[What you will do]: With the pictures left out, output the records below exactly.
Top of Dataset extract
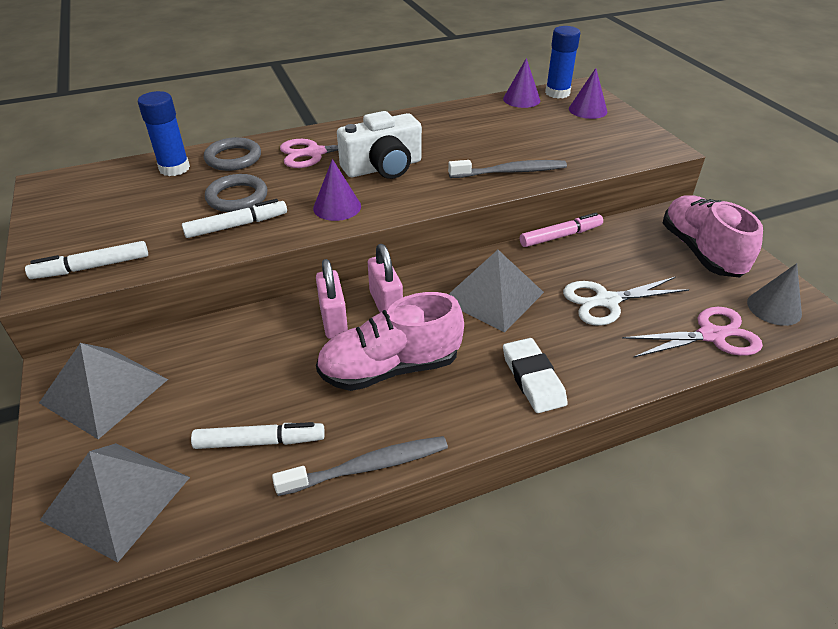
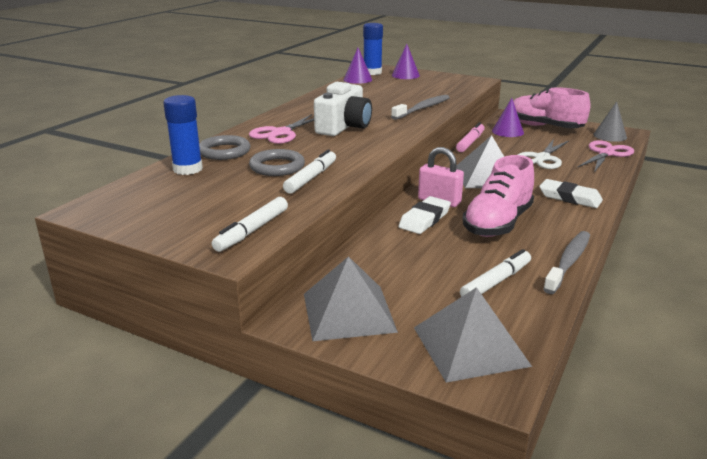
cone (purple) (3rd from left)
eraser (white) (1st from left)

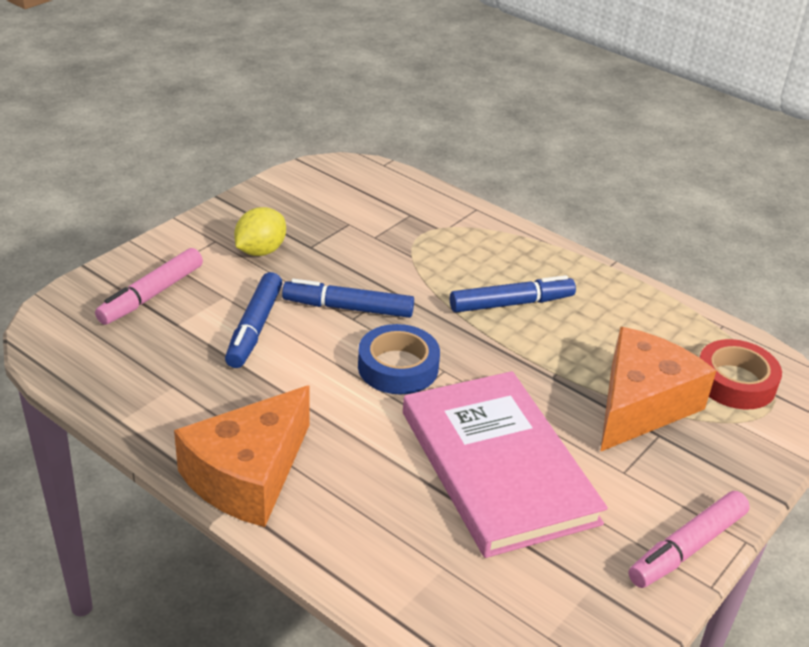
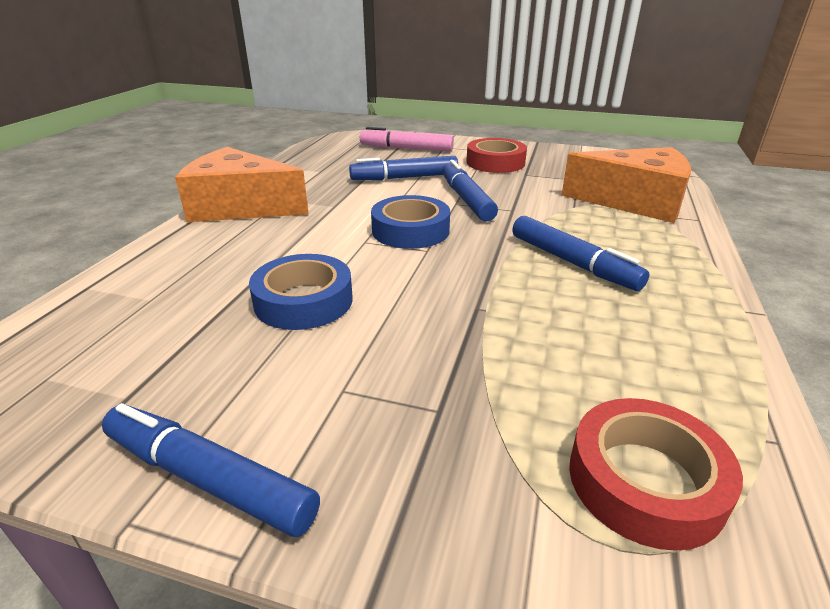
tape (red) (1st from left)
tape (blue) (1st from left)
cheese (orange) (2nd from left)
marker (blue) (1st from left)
Bottom of Dataset extract
[Solution to the exercise]:
cone (purple) (3rd from left)
eraser (white) (1st from left)

tape (red) (1st from left)
tape (blue) (1st from left)
cheese (orange) (2nd from left)
marker (blue) (1st from left)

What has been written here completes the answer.